§ **MATERIAL PROVIDED**:

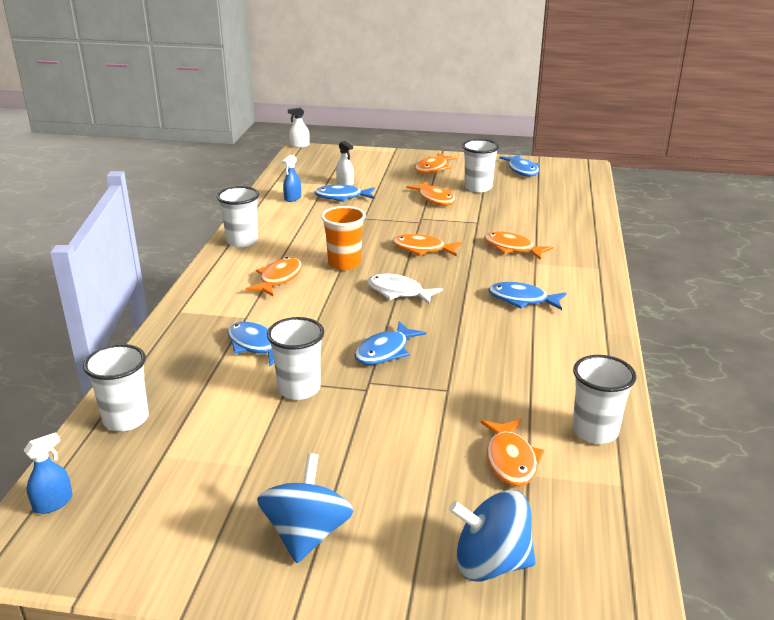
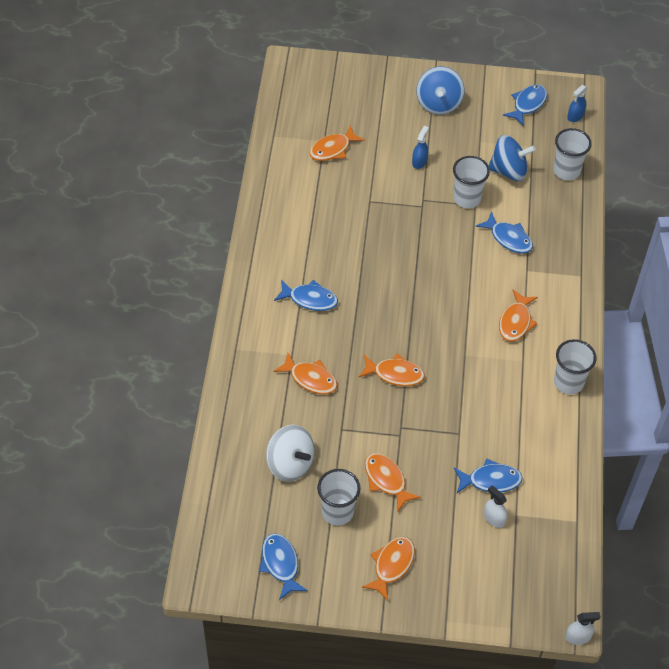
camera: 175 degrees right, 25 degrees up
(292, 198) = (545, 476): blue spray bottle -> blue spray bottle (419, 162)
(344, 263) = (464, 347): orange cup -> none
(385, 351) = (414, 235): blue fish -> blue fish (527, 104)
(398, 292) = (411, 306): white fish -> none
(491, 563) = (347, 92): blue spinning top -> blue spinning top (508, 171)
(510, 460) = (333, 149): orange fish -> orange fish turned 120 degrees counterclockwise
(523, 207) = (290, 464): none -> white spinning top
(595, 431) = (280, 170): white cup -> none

---

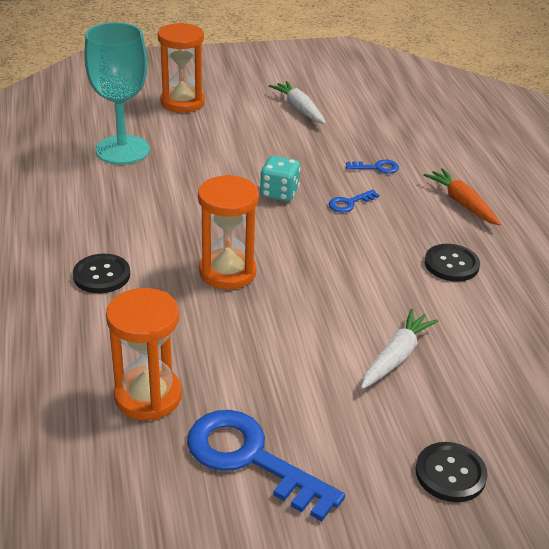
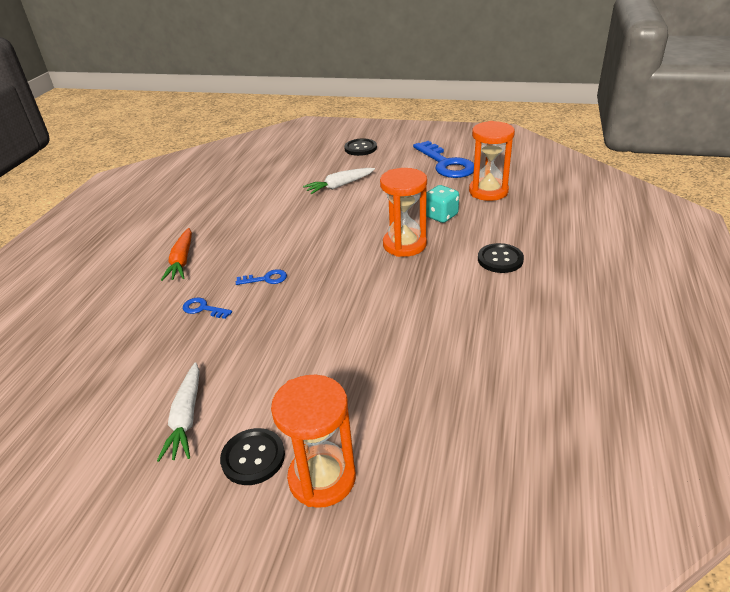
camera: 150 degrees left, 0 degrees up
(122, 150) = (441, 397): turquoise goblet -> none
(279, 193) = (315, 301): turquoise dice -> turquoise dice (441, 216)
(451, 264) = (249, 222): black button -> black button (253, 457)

--

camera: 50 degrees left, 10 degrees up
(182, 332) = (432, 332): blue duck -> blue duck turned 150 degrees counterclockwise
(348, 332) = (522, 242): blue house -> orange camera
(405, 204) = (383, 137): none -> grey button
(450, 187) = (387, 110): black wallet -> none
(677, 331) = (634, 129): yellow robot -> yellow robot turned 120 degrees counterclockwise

§ **WORK TO COMPLETE**:
Your answer should be the lines above, from the line containing "camera: 150 degrees left, 0 degrees up" up to and including the line containing "(451, 264) = (249, 222): black", reproduced exactly and with nothing else.

§ **RESPONSE BELOW**:
camera: 150 degrees left, 0 degrees up
(122, 150) = (441, 397): turquoise goblet -> none
(279, 193) = (315, 301): turquoise dice -> turquoise dice (441, 216)
(451, 264) = (249, 222): black button -> black button (253, 457)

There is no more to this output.